- _THE EXERCISE_
Pull every line from the records below that contains the string "appoggiatura".

-*-*-

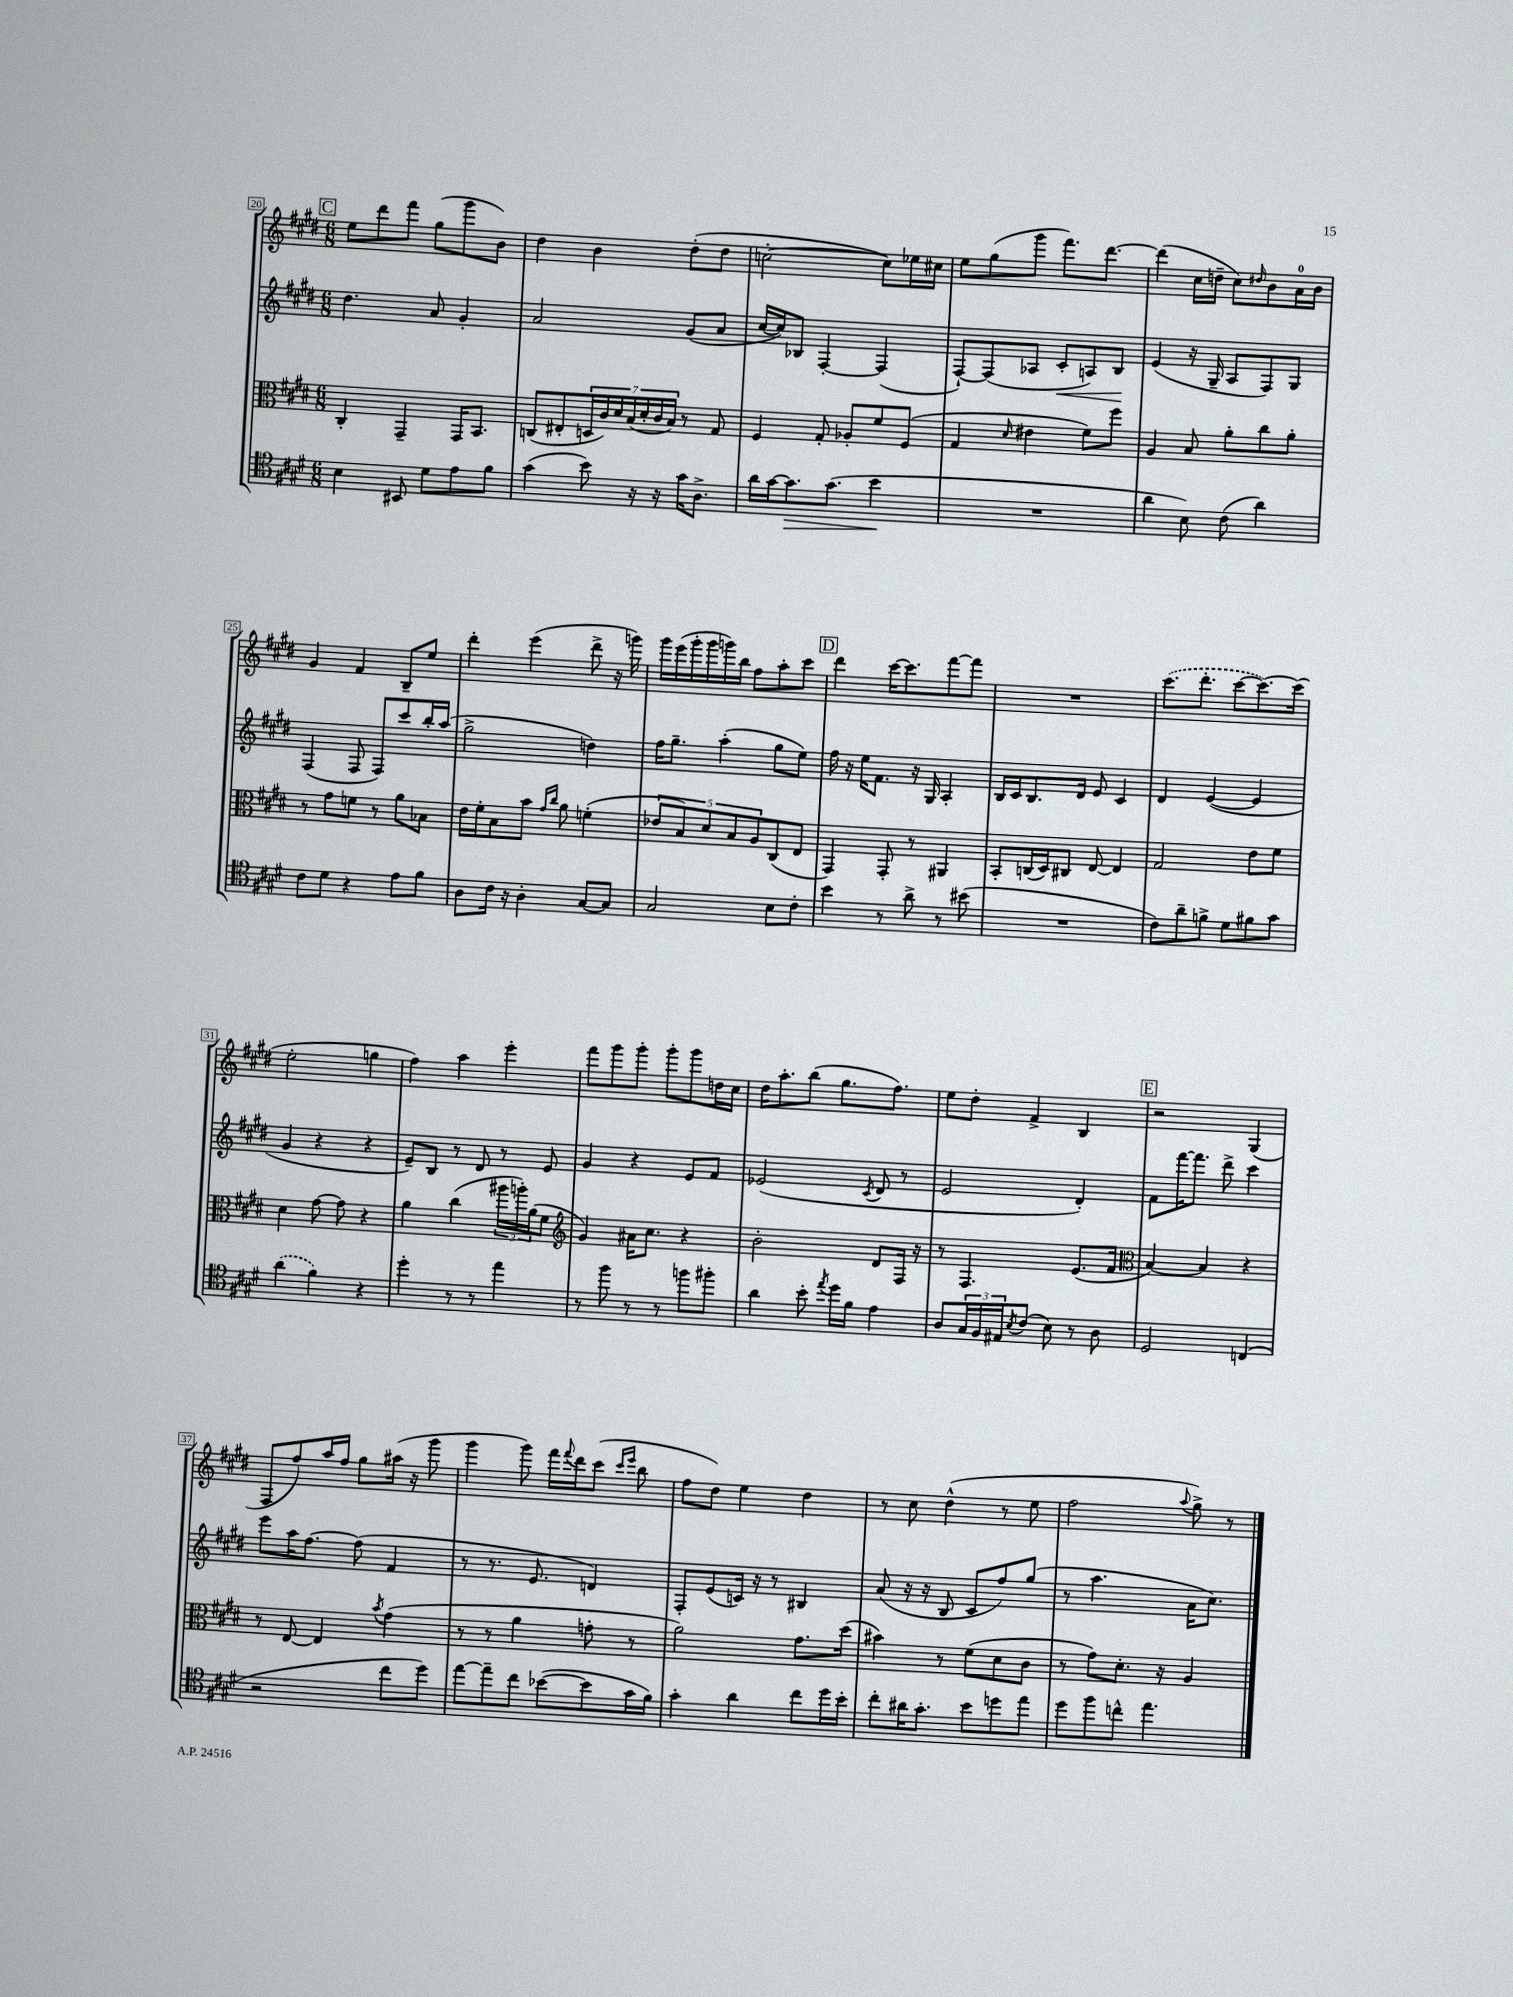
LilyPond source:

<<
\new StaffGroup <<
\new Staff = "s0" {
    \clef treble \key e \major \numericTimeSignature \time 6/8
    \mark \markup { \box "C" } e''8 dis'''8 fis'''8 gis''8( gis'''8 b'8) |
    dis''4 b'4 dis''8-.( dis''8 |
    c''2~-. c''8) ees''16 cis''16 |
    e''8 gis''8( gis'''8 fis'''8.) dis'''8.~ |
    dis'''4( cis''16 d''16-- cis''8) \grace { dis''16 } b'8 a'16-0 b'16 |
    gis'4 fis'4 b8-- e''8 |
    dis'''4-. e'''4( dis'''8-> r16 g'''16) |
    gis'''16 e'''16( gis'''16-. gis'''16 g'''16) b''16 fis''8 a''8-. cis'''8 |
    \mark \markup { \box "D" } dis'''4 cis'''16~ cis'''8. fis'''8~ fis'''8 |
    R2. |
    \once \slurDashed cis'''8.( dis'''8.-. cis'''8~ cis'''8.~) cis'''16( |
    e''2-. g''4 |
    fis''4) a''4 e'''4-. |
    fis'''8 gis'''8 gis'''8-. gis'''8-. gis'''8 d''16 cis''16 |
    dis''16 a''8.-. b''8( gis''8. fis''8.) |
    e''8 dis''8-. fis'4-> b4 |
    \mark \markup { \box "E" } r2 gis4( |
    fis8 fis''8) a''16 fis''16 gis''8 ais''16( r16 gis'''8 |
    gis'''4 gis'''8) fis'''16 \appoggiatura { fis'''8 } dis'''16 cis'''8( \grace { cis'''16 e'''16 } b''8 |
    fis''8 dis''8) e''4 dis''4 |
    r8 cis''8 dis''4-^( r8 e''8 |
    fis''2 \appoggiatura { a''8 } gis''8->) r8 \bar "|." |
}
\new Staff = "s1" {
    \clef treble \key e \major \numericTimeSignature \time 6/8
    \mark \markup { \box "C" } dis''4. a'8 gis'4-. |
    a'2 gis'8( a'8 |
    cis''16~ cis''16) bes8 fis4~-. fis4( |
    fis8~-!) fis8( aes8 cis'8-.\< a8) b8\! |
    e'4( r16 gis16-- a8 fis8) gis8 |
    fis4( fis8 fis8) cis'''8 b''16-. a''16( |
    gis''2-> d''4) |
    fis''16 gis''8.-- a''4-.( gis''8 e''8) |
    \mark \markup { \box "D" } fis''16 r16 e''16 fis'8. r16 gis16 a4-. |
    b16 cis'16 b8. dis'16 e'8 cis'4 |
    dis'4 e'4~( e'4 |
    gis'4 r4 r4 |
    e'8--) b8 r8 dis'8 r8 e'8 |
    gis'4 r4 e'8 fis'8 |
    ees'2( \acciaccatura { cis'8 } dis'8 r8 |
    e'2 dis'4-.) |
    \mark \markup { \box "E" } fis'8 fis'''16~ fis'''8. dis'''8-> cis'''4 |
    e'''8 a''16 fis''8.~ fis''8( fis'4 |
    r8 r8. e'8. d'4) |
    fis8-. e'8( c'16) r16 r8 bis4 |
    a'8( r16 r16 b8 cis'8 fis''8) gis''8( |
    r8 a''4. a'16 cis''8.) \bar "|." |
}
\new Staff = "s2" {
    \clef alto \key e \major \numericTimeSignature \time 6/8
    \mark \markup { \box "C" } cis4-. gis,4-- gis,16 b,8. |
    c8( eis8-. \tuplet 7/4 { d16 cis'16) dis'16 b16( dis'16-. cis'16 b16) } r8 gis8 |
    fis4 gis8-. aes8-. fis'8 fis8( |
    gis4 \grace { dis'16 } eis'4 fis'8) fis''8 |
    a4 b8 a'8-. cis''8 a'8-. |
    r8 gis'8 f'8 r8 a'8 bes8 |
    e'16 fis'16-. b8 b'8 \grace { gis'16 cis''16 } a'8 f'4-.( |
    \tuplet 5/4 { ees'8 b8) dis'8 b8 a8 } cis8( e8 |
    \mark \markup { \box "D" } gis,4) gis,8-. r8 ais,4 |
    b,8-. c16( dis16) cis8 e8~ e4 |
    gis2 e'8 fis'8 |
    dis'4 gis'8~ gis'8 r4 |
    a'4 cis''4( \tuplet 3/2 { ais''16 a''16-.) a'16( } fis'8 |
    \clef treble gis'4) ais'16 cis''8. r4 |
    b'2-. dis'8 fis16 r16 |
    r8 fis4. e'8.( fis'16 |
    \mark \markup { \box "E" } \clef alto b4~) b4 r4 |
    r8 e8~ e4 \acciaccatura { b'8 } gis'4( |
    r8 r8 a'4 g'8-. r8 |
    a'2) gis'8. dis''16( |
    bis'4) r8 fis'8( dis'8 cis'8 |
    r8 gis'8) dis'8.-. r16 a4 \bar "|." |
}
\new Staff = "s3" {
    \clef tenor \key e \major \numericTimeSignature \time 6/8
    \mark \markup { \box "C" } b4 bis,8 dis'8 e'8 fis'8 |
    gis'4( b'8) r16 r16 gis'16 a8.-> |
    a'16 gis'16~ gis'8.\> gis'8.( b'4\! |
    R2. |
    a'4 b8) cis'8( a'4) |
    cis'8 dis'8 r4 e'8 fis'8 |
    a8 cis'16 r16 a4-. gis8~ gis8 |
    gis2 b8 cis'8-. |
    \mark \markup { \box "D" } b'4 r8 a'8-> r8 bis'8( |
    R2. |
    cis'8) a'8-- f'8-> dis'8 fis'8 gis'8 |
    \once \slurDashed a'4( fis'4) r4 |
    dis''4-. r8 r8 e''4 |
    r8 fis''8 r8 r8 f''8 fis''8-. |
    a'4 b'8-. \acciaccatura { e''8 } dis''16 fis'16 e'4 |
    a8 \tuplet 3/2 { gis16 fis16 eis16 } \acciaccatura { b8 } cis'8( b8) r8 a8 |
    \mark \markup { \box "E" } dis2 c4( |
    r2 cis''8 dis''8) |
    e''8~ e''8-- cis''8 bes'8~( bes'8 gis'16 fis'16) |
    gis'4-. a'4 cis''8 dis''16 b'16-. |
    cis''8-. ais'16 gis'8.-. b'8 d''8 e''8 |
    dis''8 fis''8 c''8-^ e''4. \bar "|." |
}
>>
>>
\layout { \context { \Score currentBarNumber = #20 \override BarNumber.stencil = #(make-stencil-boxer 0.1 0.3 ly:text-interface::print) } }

-*-*-

- _ANSWER BELOW_
    gis'''4 gis'''8) fis'''16 \appoggiatura { fis'''8 } dis'''16 cis'''8( \grace { cis'''16 e'''16 } b''8 |
    fis''2 \appoggiatura { a''8 } gis''8->) r8 \bar "|." |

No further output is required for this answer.